> _About this exercise_: Show every line in the records below that contains the word "degrees".

> _Data for this exercise_:
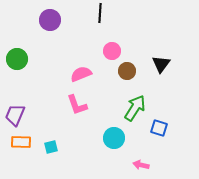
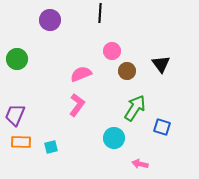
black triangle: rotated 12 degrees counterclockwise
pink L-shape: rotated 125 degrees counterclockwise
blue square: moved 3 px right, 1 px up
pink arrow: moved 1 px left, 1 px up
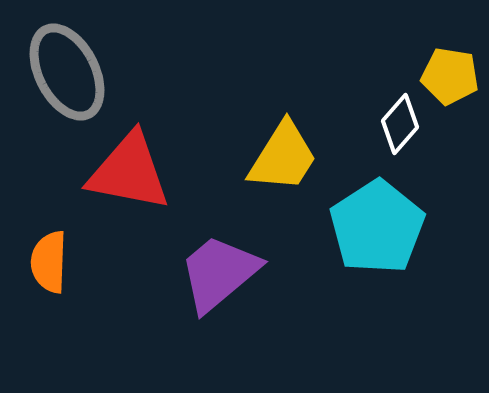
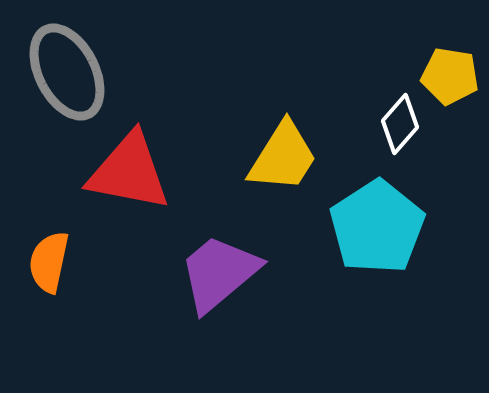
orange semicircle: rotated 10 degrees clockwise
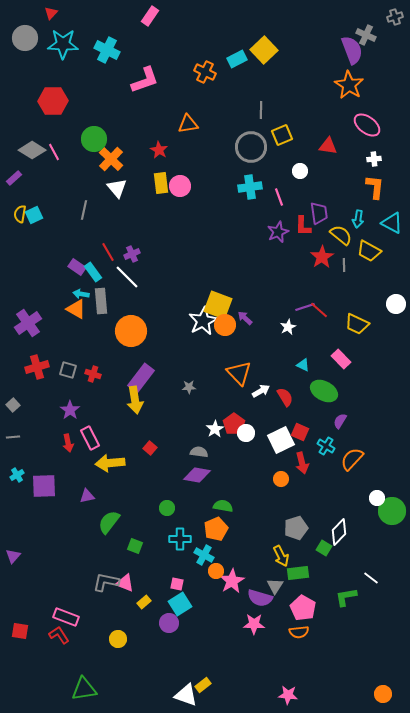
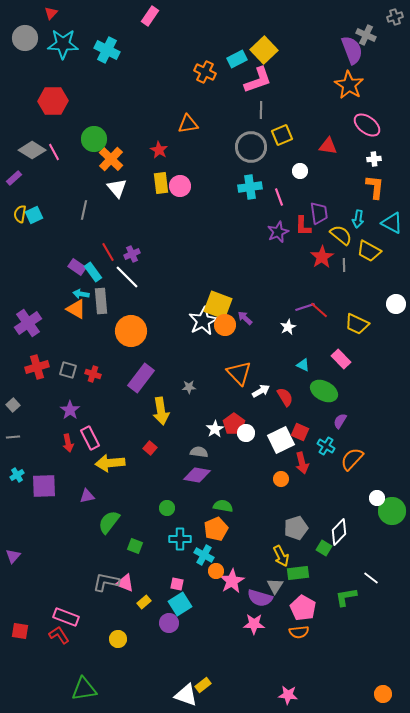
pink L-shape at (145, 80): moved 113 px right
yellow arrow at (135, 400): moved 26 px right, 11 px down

...

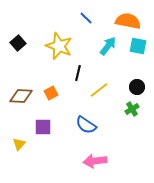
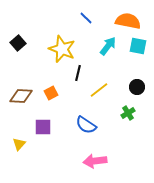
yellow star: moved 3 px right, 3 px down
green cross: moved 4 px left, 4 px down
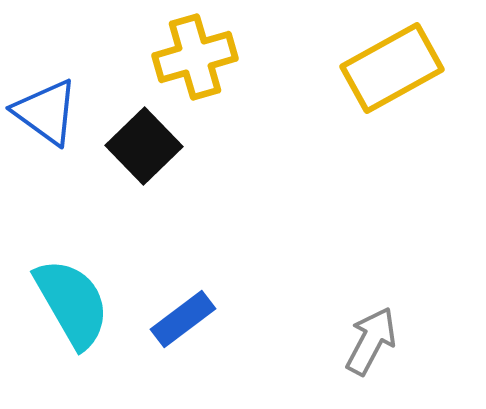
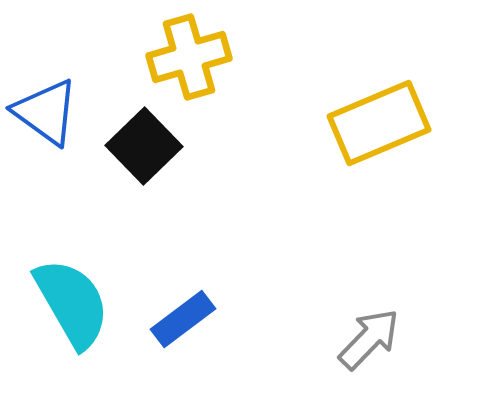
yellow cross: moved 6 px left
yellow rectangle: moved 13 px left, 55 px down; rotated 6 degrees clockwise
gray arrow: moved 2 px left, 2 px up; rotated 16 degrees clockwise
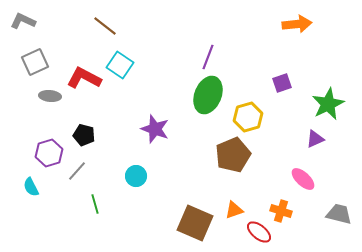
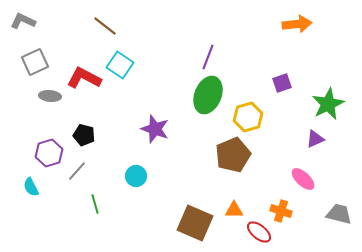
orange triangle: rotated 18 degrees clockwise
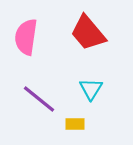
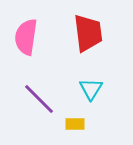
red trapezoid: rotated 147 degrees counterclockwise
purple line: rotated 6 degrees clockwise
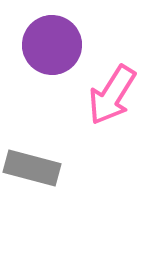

> _Exercise solution_:
black triangle: rotated 12 degrees counterclockwise
pink L-shape: rotated 125 degrees counterclockwise
orange semicircle: rotated 10 degrees clockwise
yellow rectangle: moved 13 px left, 55 px down; rotated 6 degrees clockwise
gray arrow: moved 2 px left, 2 px up; rotated 16 degrees clockwise
orange triangle: rotated 18 degrees clockwise
red trapezoid: rotated 147 degrees counterclockwise
purple line: rotated 6 degrees clockwise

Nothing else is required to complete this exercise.